Exercise data:
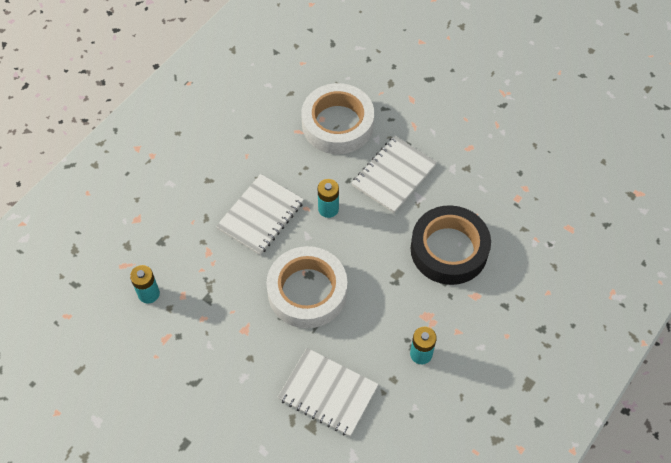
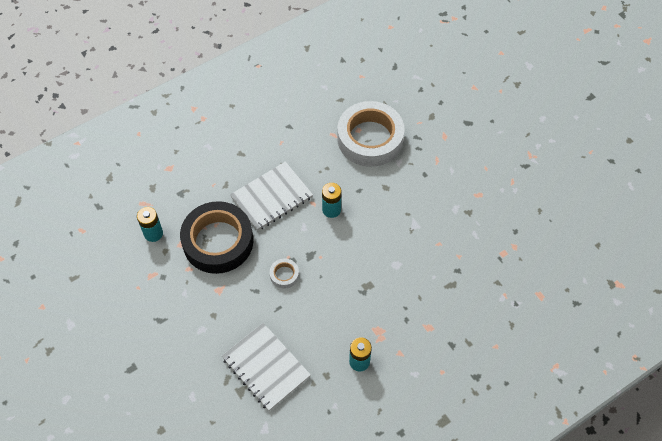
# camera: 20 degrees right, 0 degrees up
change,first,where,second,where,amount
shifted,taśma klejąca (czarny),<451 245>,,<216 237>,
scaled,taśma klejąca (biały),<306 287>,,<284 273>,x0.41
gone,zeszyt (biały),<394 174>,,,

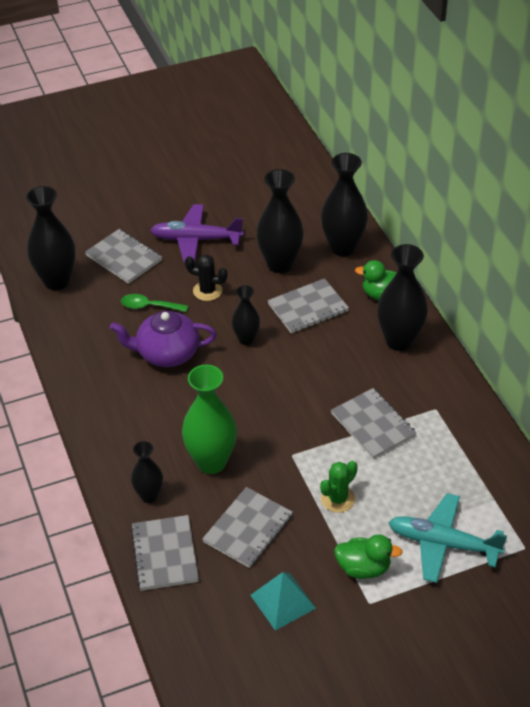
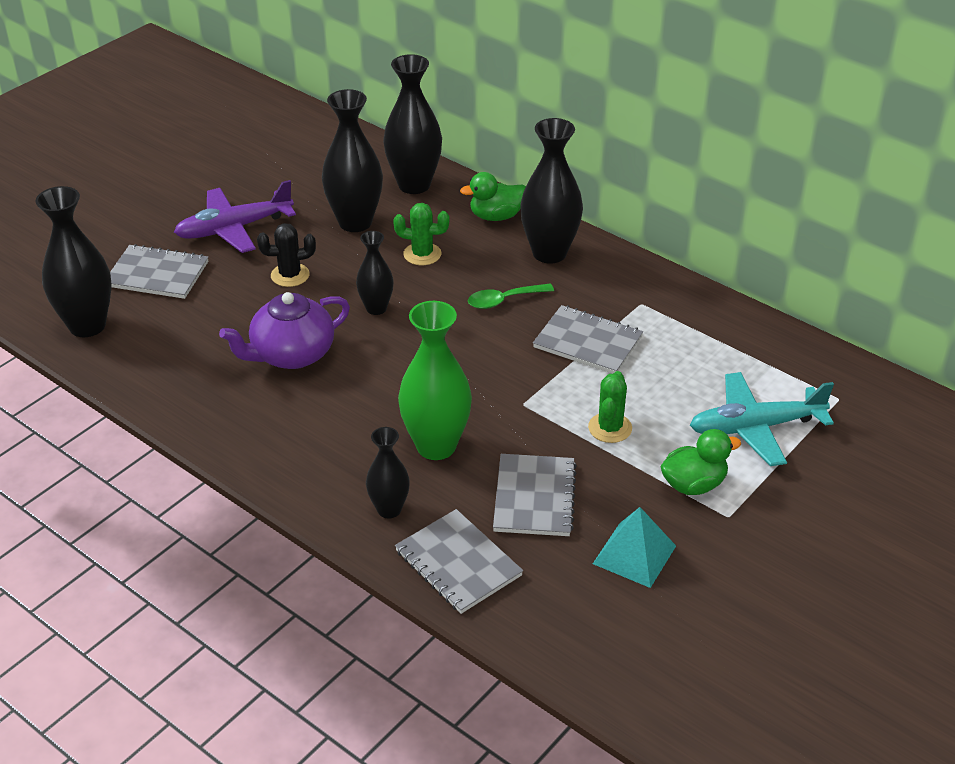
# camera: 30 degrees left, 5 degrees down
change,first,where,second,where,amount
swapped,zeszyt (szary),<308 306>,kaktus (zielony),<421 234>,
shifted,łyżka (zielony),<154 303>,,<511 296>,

Your objective:
Check each line of the listing for "camera", and copy the ones that hold it.

Task answer:
# camera: 20 degrees right, 0 degrees up
# camera: 30 degrees left, 5 degrees down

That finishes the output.